Work instructions:
With the string "carrot" as the filter, copy each matching line from the records.

Data records:
== Segment start ==

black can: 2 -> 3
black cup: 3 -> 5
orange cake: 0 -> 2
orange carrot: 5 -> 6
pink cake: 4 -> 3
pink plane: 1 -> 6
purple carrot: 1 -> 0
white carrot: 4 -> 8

== Segment end ==
== Segment start ==

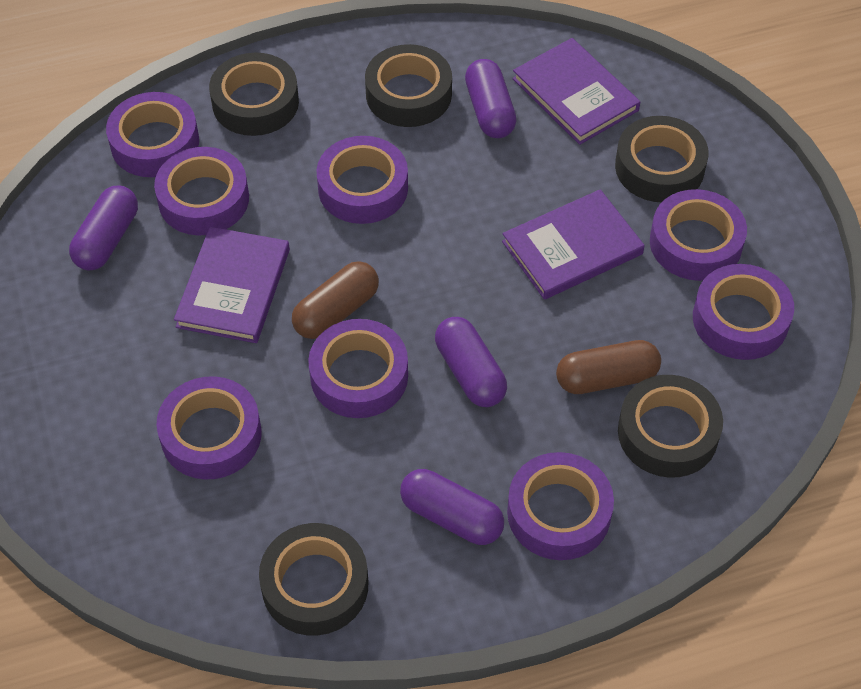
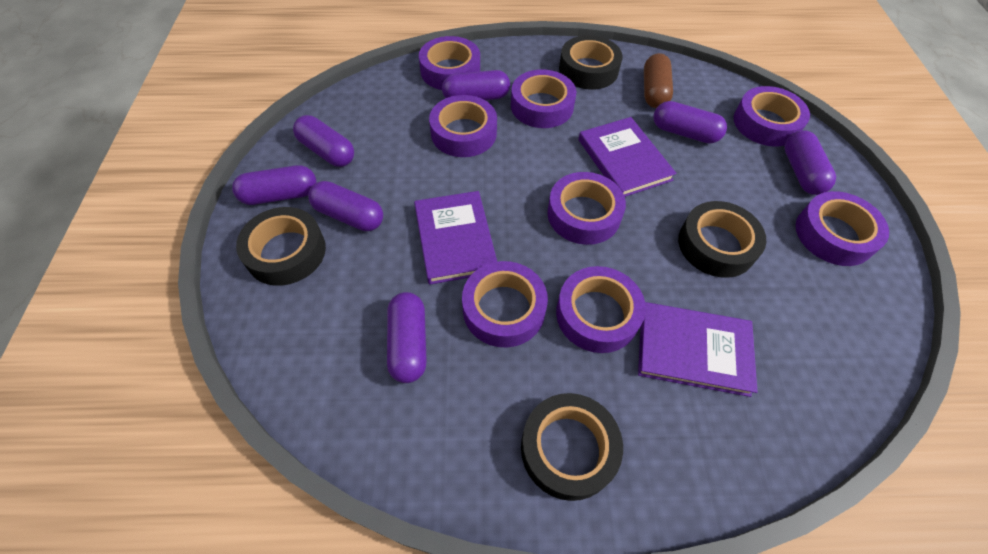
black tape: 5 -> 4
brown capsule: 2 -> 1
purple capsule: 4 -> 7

== Segment end ==

Task output:
orange carrot: 5 -> 6
purple carrot: 1 -> 0
white carrot: 4 -> 8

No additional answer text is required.